**WHAT YOU SHOULD DO**
Please extract every line of the material below verbatim, leaving the pictures out of your answer.
== EXERCISE INPUTS ==
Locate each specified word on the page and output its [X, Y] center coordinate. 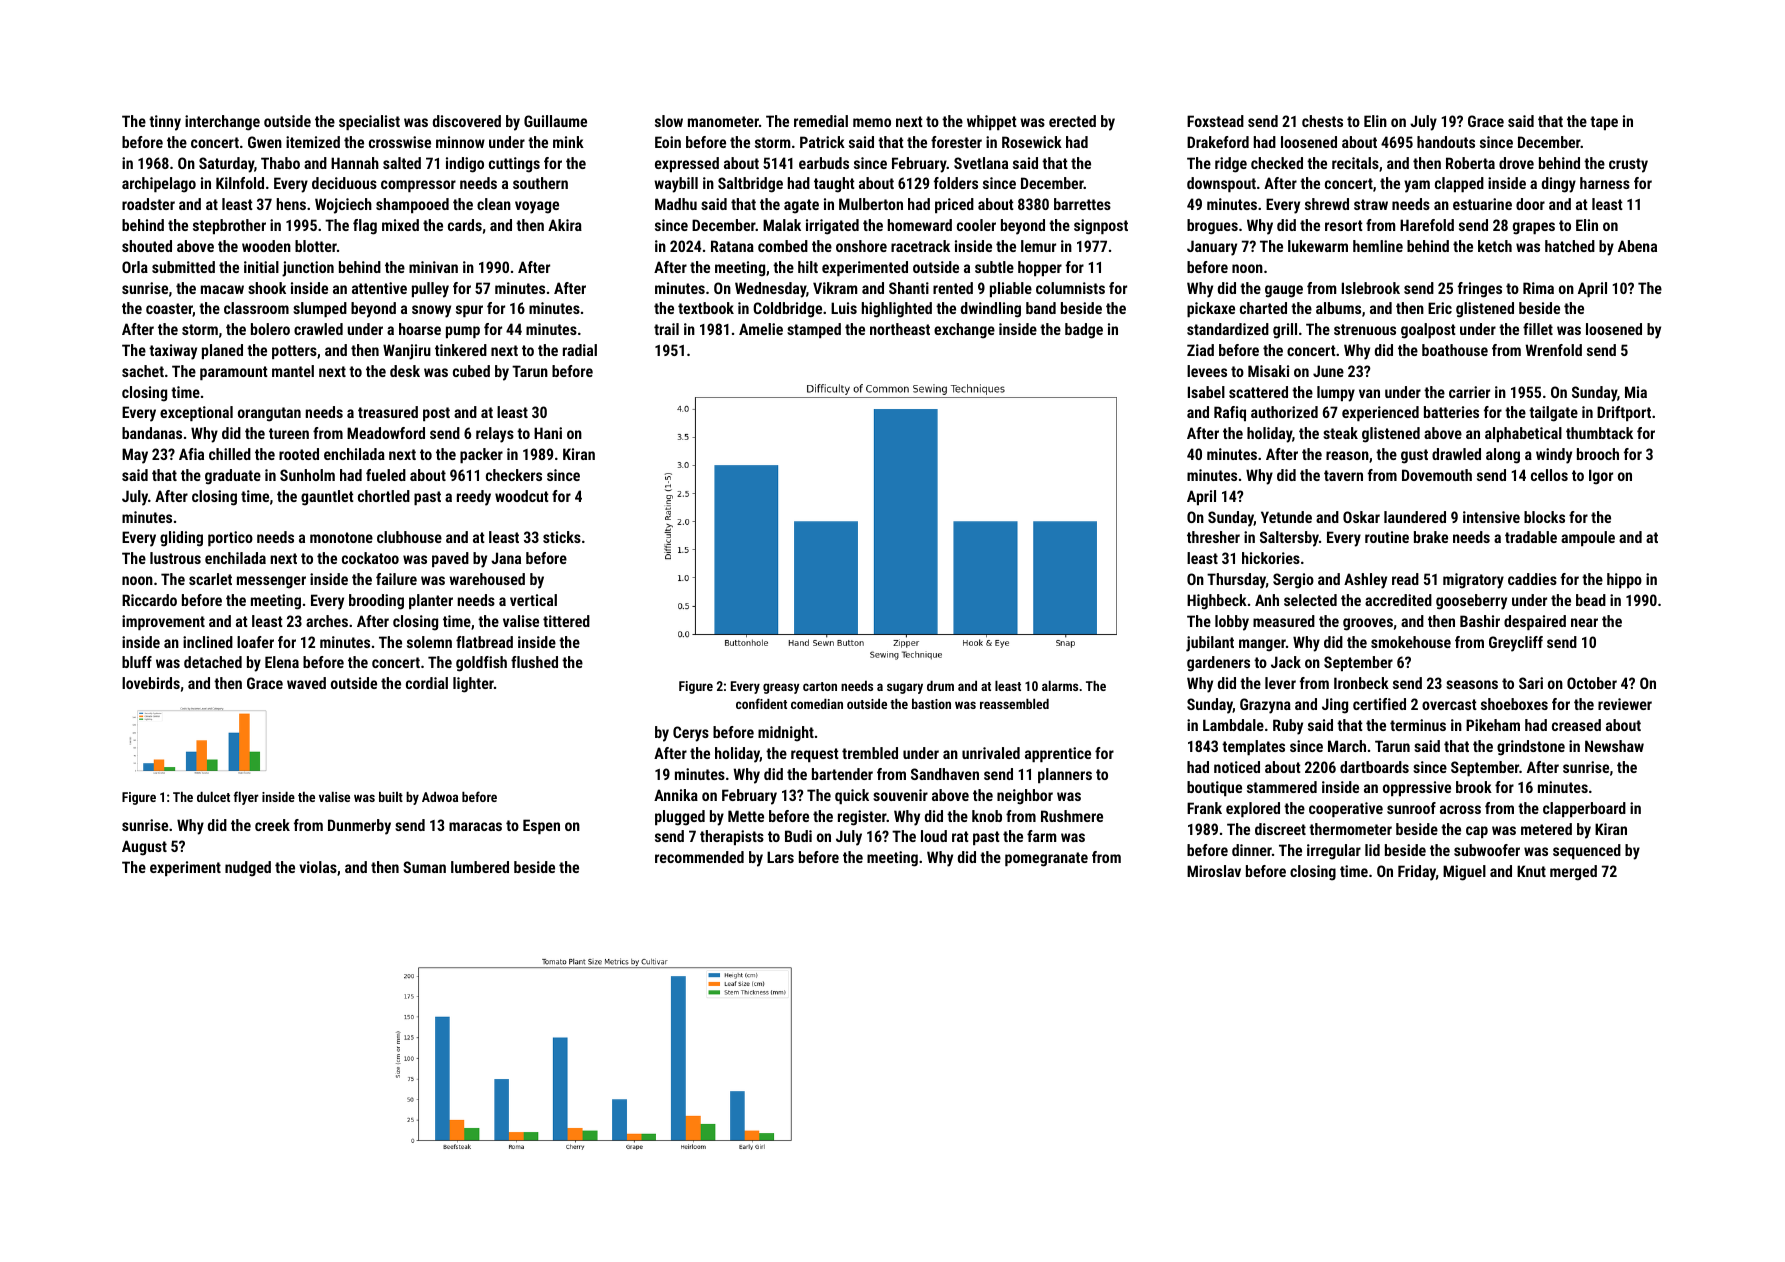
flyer [246, 798]
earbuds [824, 163]
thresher [1213, 537]
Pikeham [1493, 725]
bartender [842, 774]
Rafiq [1230, 413]
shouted [147, 246]
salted [402, 163]
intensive [1491, 517]
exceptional [196, 413]
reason [1347, 455]
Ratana [732, 246]
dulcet [213, 796]
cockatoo [370, 558]
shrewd [1327, 204]
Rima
===
**RESULT OF THIS TASK**
Locate each specified word on the page and output its [X, Y] center coordinate. 
flyer [246, 798]
earbuds [824, 163]
thresher [1213, 537]
Pikeham [1493, 725]
bartender [842, 774]
Rafiq [1230, 413]
shouted [147, 246]
salted [402, 163]
intensive [1491, 517]
exceptional [196, 413]
reason [1347, 455]
Ratana [732, 246]
dulcet [213, 796]
cockatoo [370, 558]
shrewd [1327, 204]
Rima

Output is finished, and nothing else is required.